[[ DATA SHOWN, beginning ]]

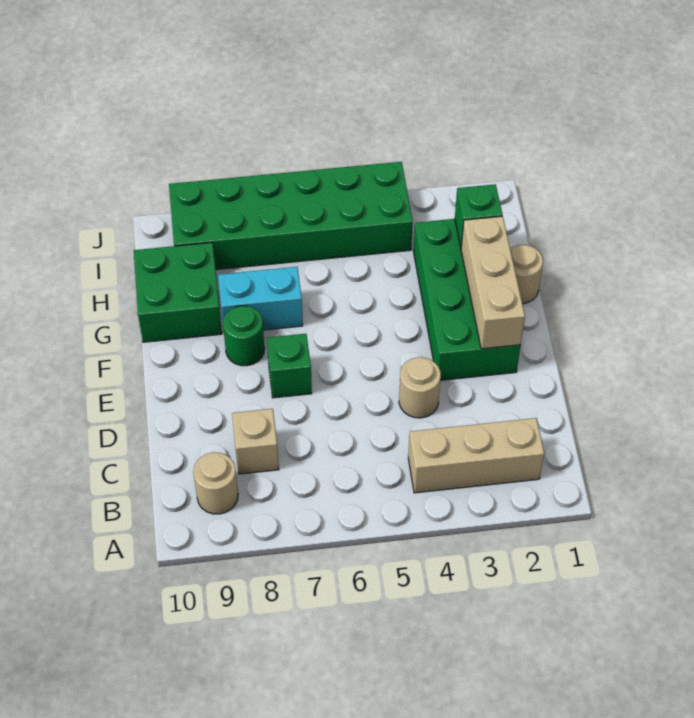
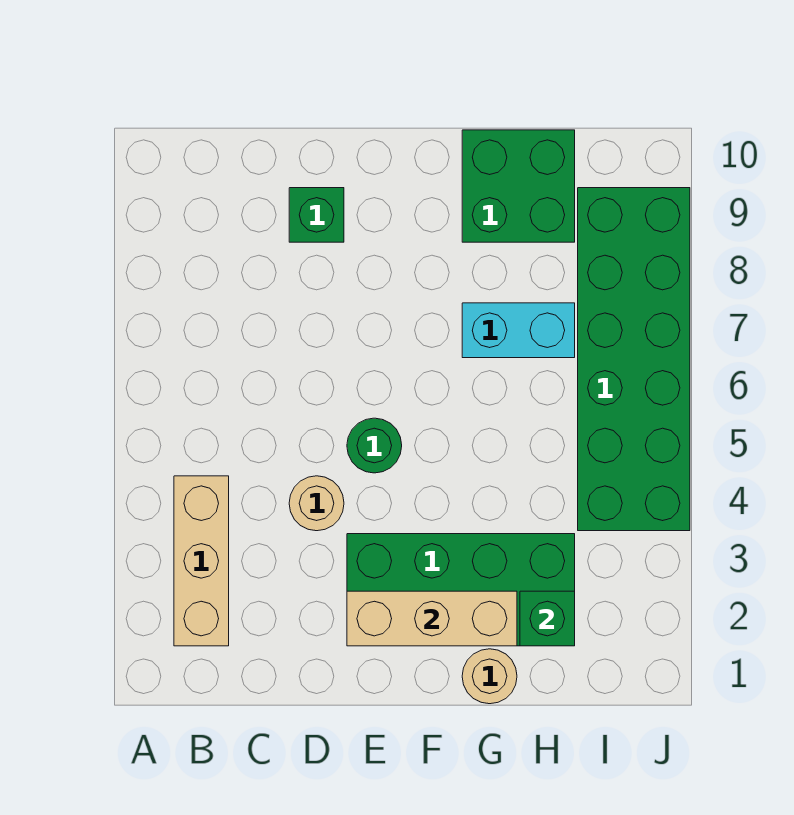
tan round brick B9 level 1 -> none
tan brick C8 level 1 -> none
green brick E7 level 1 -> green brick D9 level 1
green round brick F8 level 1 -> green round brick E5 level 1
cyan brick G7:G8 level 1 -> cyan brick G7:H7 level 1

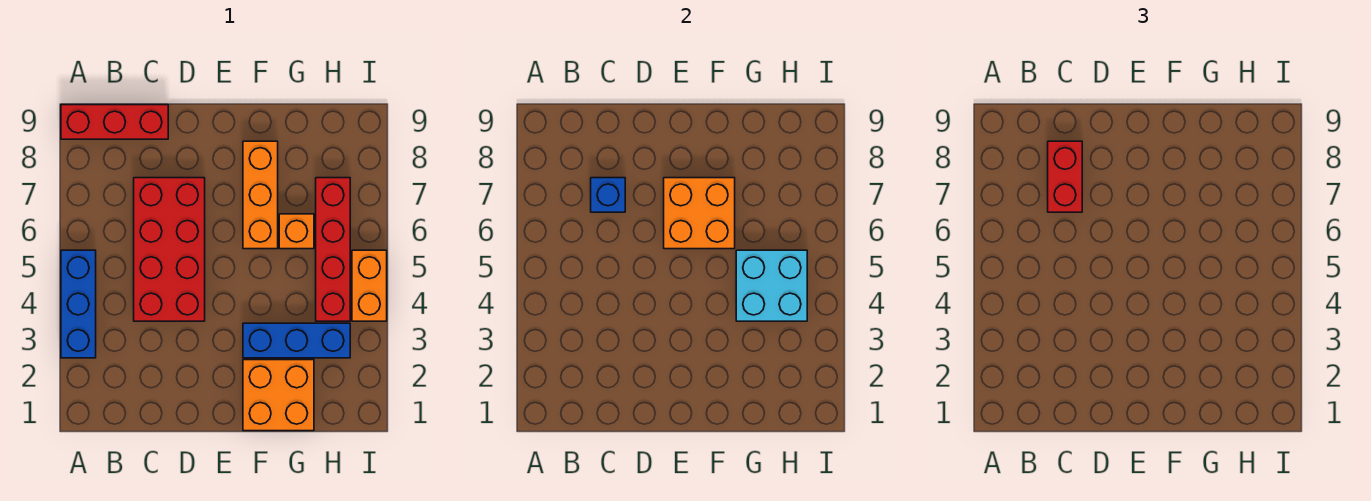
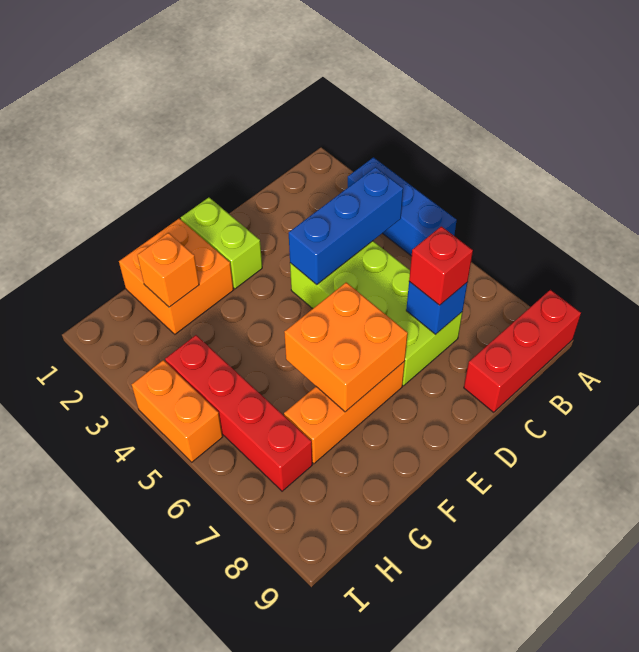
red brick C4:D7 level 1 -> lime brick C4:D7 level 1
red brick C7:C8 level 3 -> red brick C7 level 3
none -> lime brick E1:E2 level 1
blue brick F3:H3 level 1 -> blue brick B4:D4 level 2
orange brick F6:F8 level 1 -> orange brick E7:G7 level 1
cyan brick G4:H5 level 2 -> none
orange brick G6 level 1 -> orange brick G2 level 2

[[ DATA SHOWN, end ]]
[[ DATA SHOWN, beginning ]]

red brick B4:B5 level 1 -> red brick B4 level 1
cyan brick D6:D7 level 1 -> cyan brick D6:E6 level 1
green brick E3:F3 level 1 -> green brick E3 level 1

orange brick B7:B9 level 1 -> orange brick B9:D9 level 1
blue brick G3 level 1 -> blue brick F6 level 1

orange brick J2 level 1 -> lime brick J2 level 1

[[ DATA SHOWN, end ]]
[[ DATA SHOWN, beginning ]]

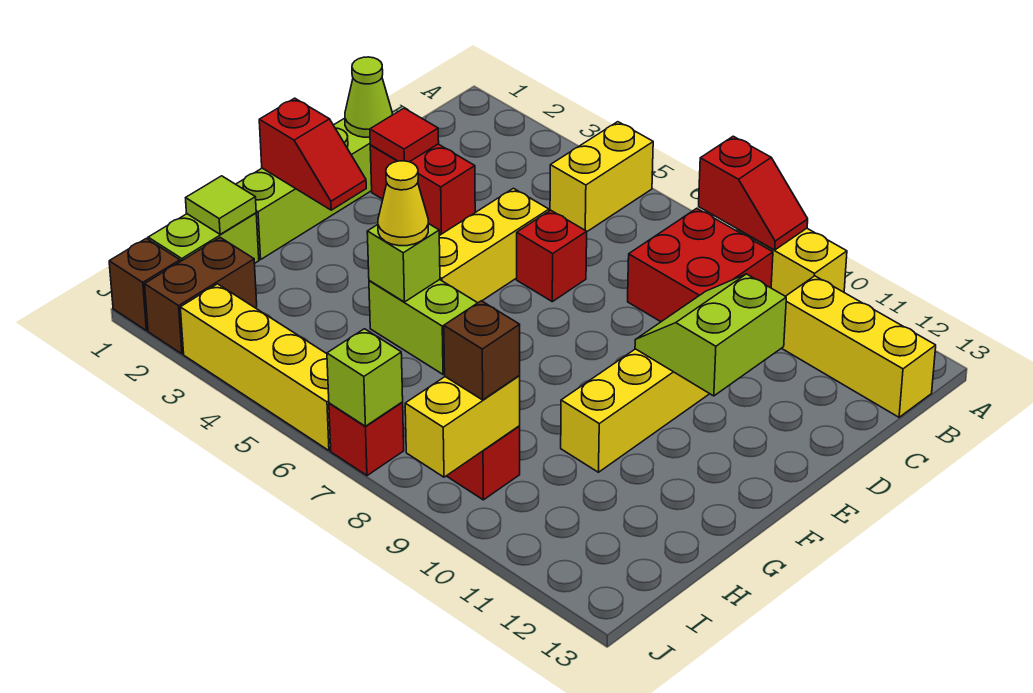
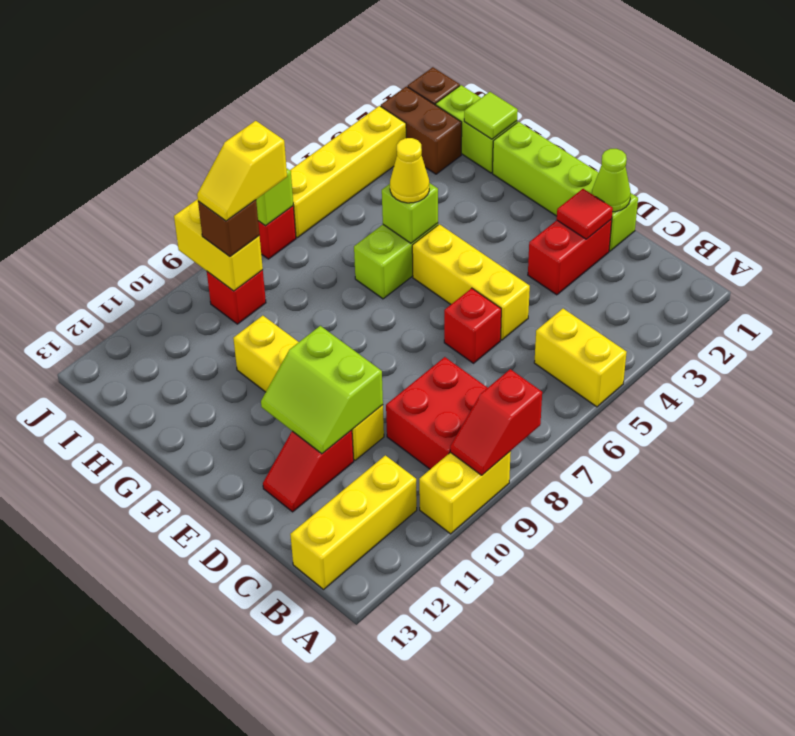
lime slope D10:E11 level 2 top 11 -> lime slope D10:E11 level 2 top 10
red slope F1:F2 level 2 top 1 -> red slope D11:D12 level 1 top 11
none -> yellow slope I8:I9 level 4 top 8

[[ DATA SHOWN, end ]]

— ASSIGNED TASK —
The result should be every line of the material that contains the word "green", so copy those lines.

— EXERCISE RESULT —
green brick E7 level 1 -> green brick D9 level 1
green round brick F8 level 1 -> green round brick E5 level 1
green brick E3:F3 level 1 -> green brick E3 level 1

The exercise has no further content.